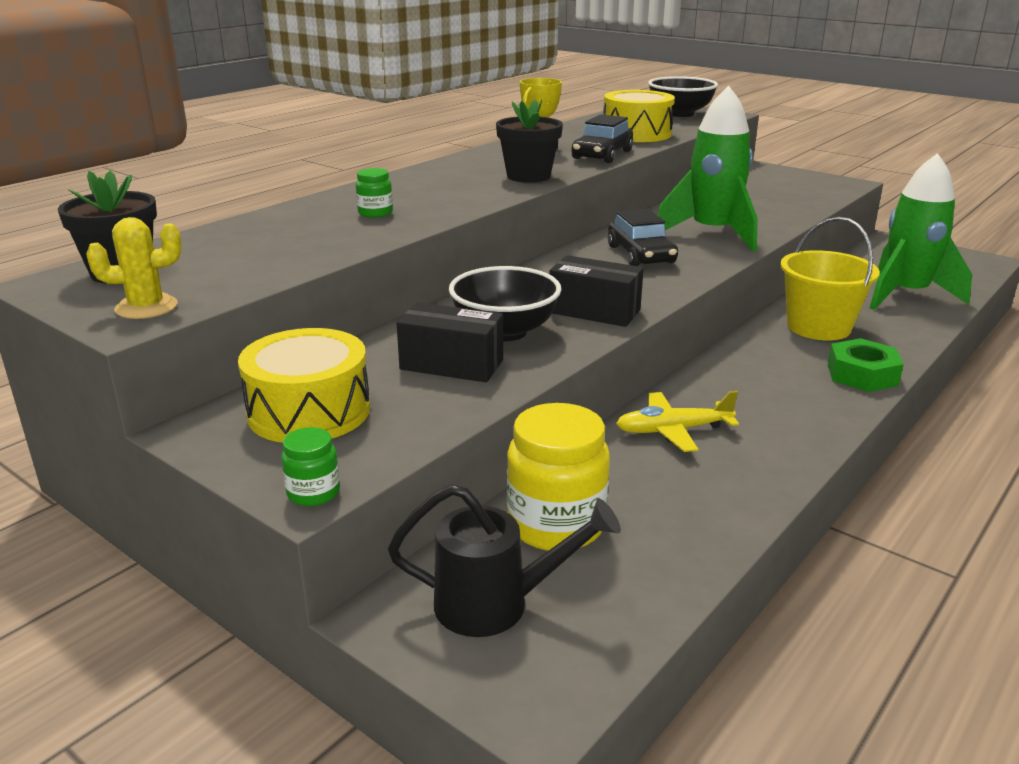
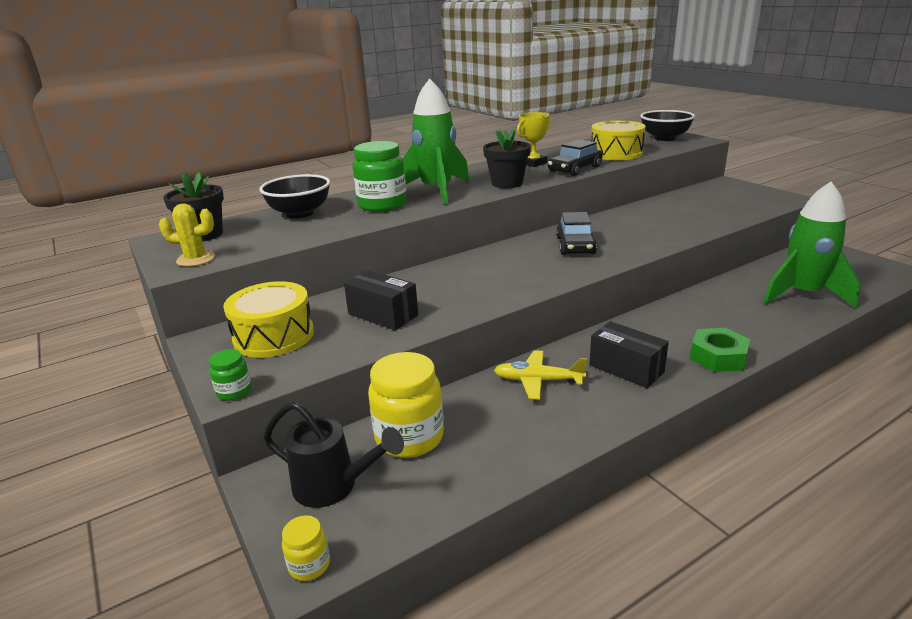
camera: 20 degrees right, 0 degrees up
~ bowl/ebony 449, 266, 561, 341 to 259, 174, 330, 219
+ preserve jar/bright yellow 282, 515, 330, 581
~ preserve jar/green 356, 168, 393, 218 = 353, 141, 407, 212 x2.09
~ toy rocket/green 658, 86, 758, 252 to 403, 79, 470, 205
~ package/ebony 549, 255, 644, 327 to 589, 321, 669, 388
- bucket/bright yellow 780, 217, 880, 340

########

### Exercise directions
Among the entries above, which lines include "bright"? List them all.

### Response
+ preserve jar/bright yellow 282, 515, 330, 581
- bucket/bright yellow 780, 217, 880, 340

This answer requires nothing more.